Assignment:
If pictures appear among the lines below, leave them out while you return exactly the lines from the one with "red round brick B1" through the one with "black brick C1 level".

Data for analysis:
■ ■ ■ ■
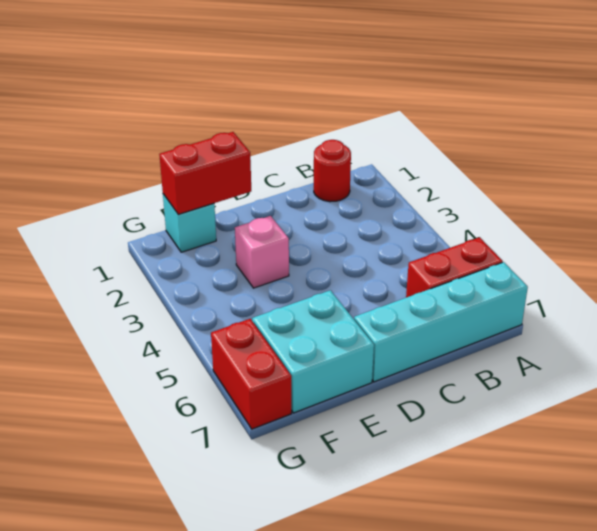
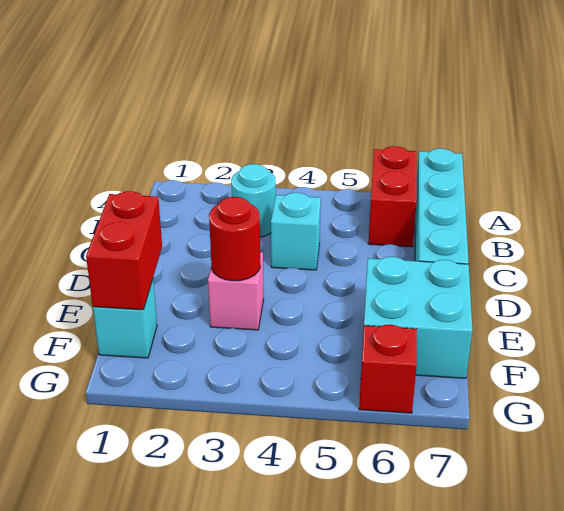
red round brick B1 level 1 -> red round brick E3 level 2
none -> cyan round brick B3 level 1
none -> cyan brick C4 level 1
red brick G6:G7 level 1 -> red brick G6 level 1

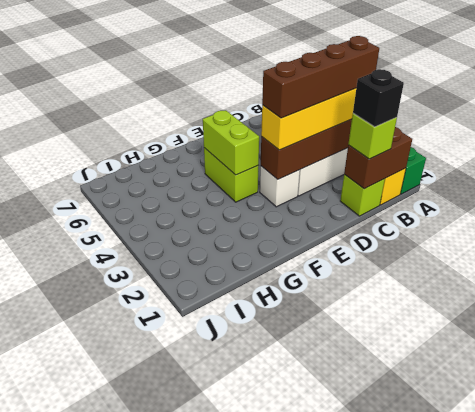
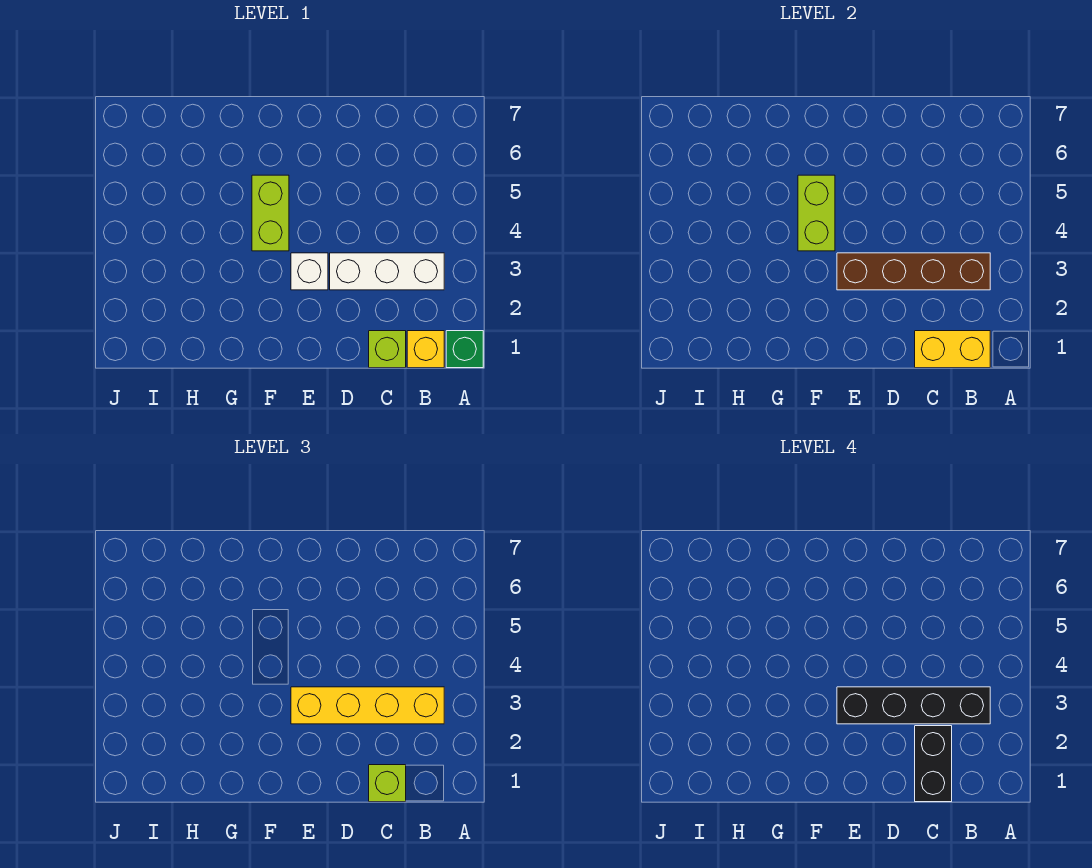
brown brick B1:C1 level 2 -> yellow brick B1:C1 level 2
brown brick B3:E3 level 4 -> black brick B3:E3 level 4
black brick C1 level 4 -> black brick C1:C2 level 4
■ ■ ■ ■
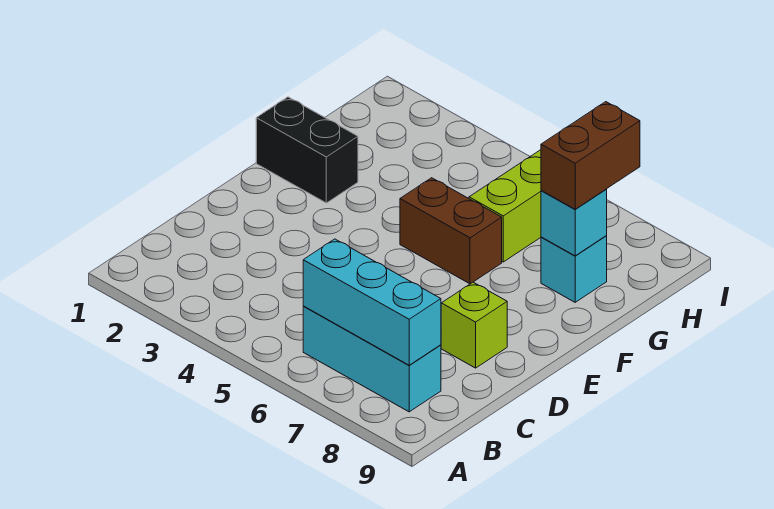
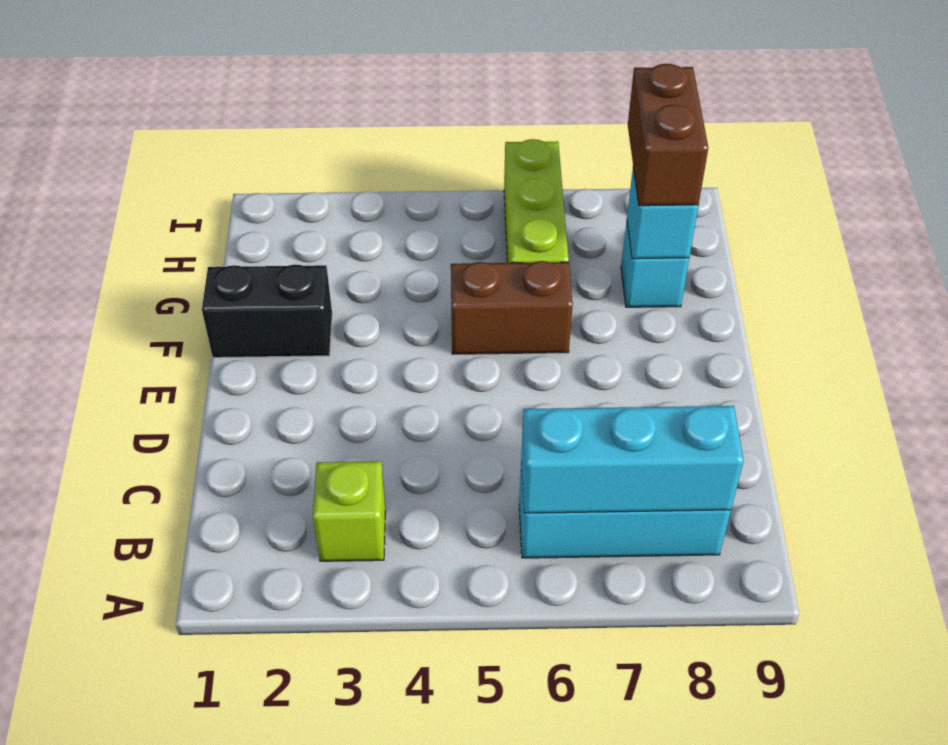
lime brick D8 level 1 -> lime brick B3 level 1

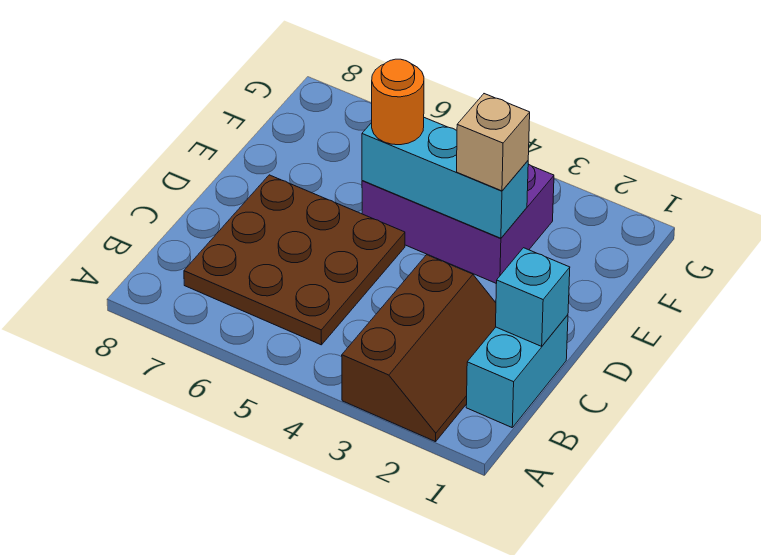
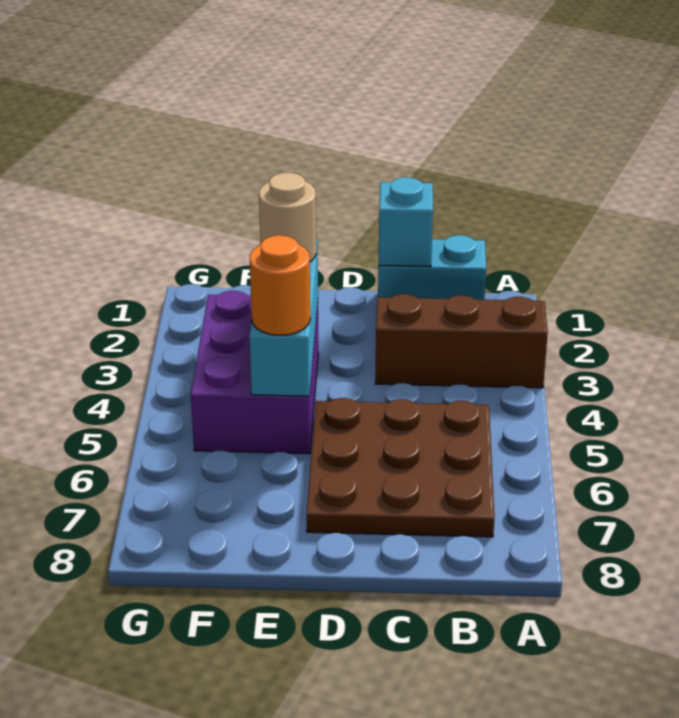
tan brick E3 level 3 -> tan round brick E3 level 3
■ ■ ■ ■
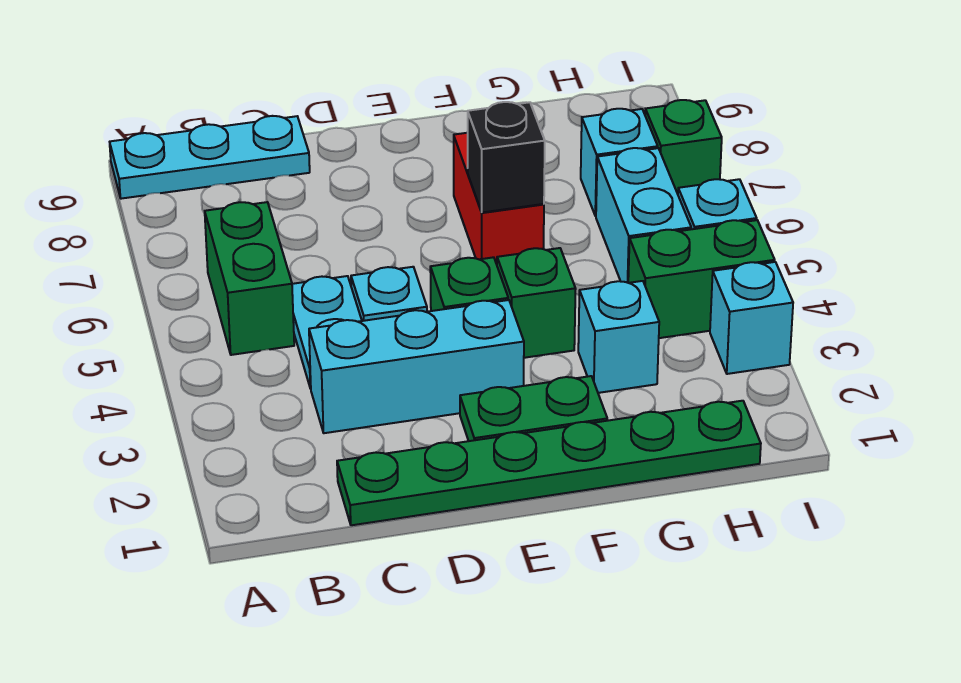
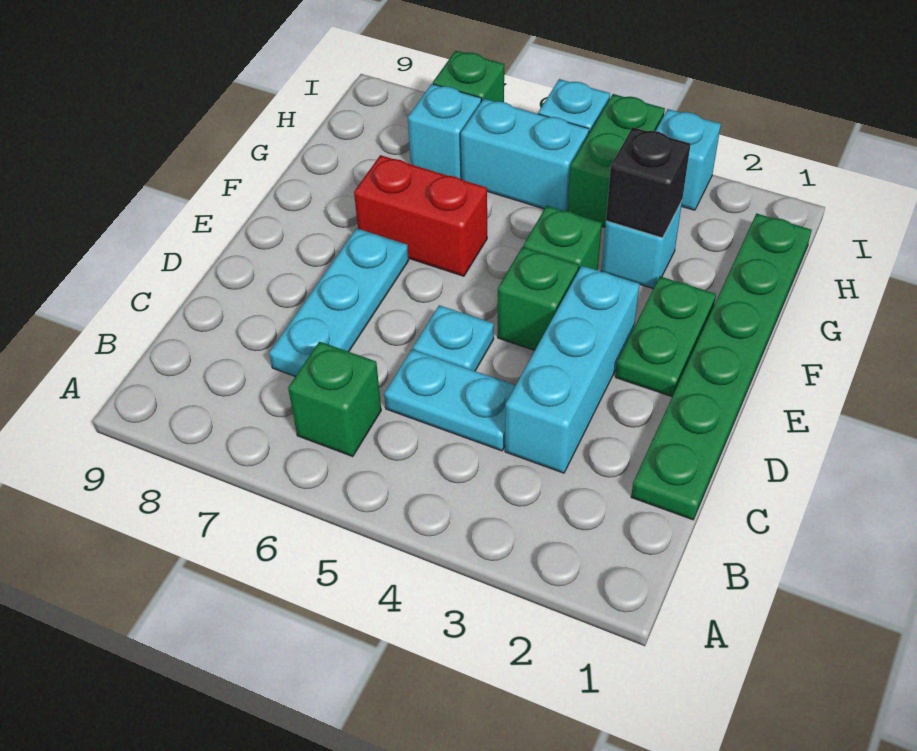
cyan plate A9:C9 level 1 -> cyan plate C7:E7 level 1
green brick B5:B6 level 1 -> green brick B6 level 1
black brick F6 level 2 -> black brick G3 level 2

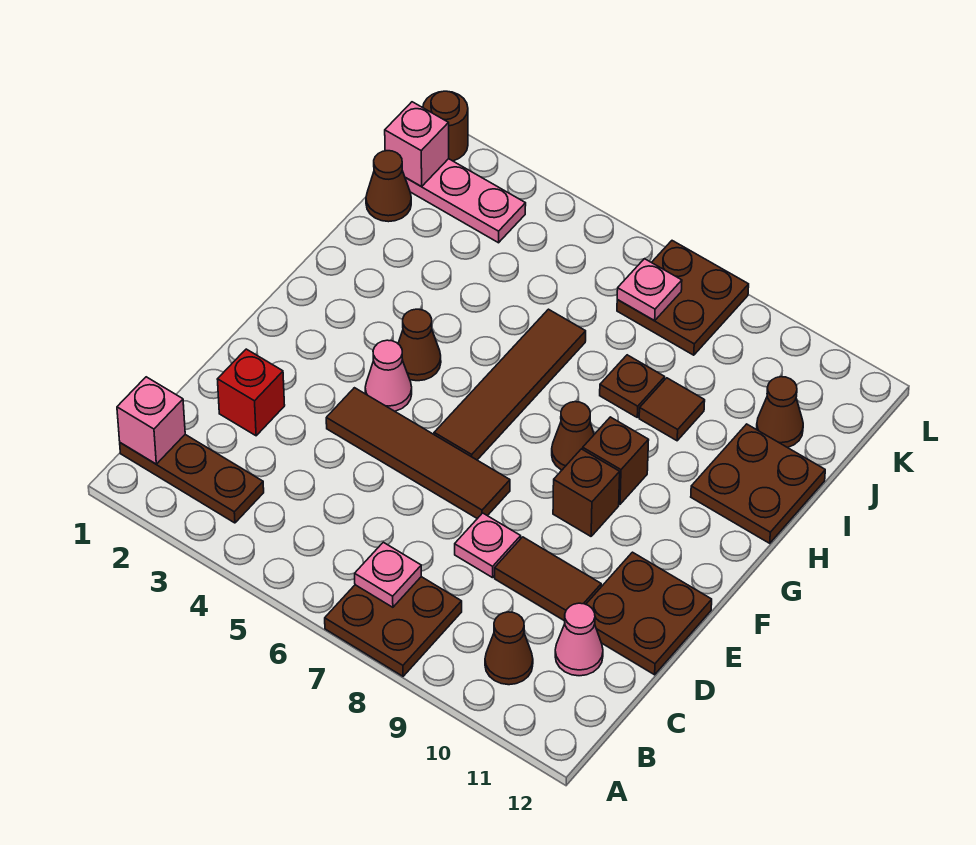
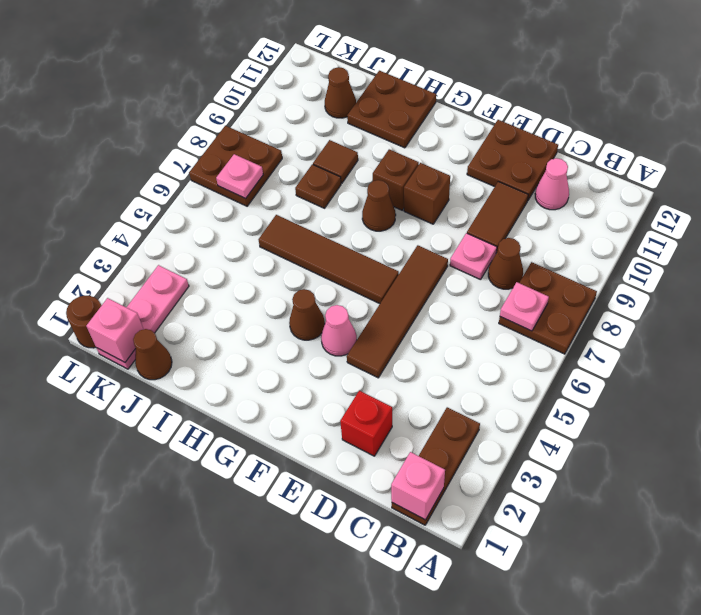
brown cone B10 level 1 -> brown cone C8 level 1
■ ■ ■ ■
Task result:
red round brick B1 level 1 -> red round brick E3 level 2
none -> cyan round brick B3 level 1
none -> cyan brick C4 level 1
red brick G6:G7 level 1 -> red brick G6 level 1

brown brick B1:C1 level 2 -> yellow brick B1:C1 level 2
brown brick B3:E3 level 4 -> black brick B3:E3 level 4
black brick C1 level 4 -> black brick C1:C2 level 4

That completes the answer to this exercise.